#### [What is needed]
Nothing but the lines from the one containing "C203: 470nF (COM, EN0) -> none" through the end of the entries should be set down, each exactly as written.

--- Data to process Enclosed Below ---

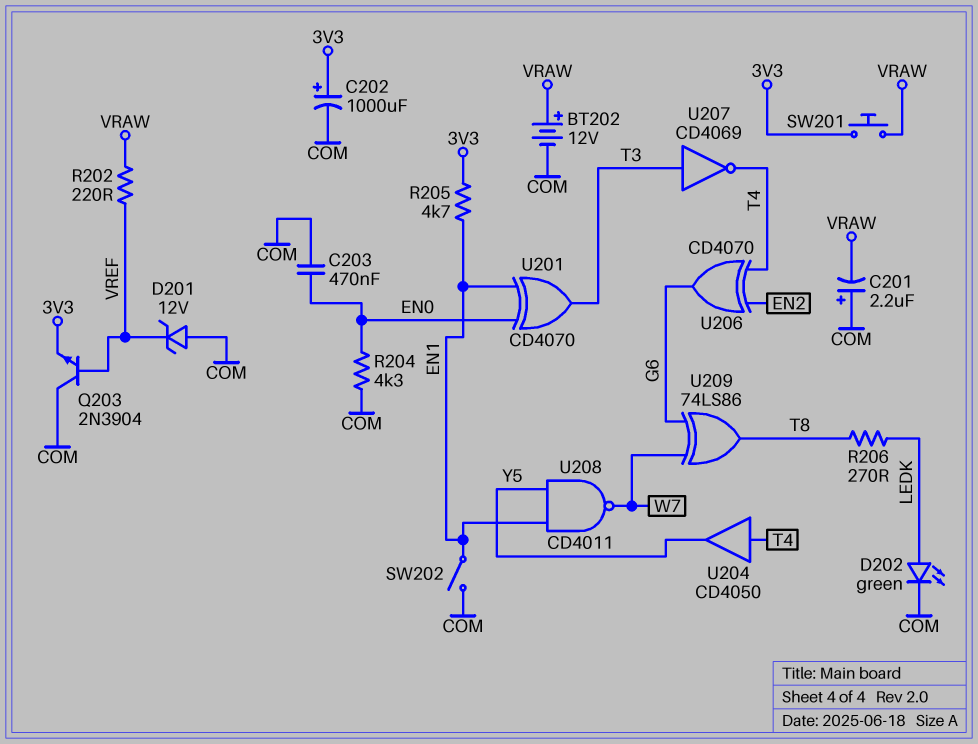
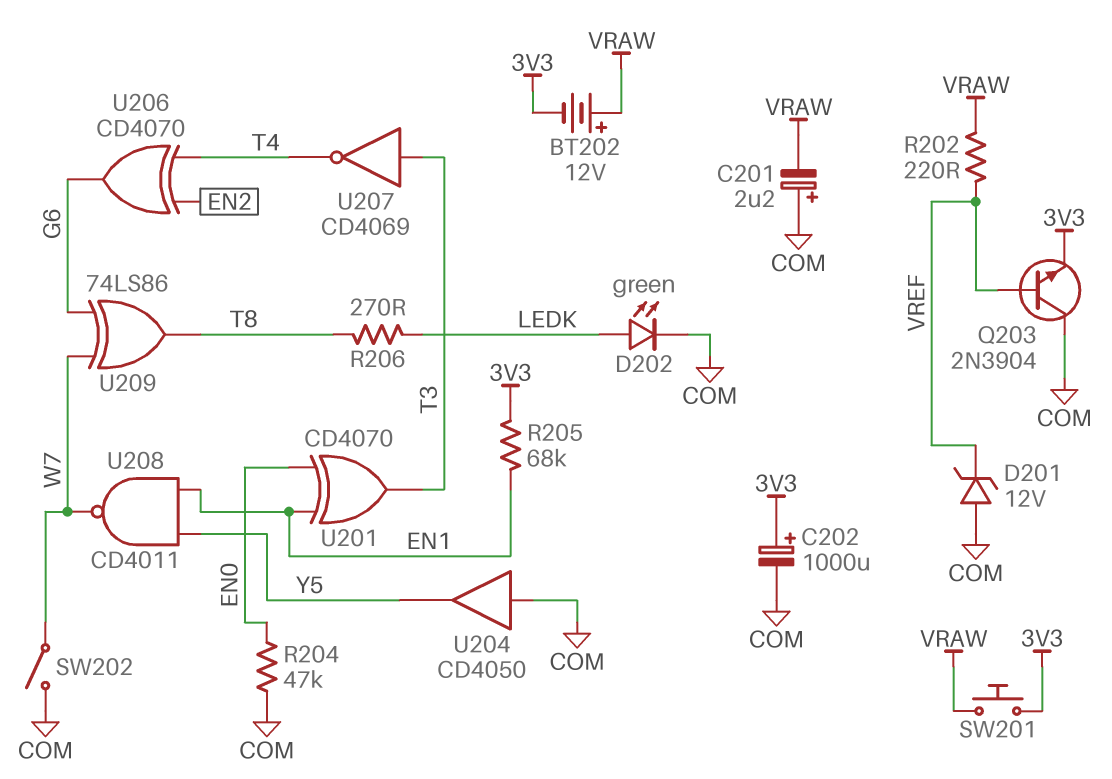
BT202: 12V (plus VRAW, minus COM) -> 12V (plus VRAW, minus 3V3)
C203: 470nF (COM, EN0) -> none
R204: 4.3k (COM, EN0) -> 47k (COM, EN0)
R205: 4.7k (3V3, EN1) -> 68k (3V3, EN1)
SW202: switch (COM, EN1) -> switch (COM, W7)
U204: buffer CD4050 (in T4, out Y5) -> buffer CD4050 (in COM, out Y5)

--- End of Enclosed Data to process ---

#### [Solution for this problem]
C203: 470nF (COM, EN0) -> none
R204: 4.3k (COM, EN0) -> 47k (COM, EN0)
R205: 4.7k (3V3, EN1) -> 68k (3V3, EN1)
SW202: switch (COM, EN1) -> switch (COM, W7)
U204: buffer CD4050 (in T4, out Y5) -> buffer CD4050 (in COM, out Y5)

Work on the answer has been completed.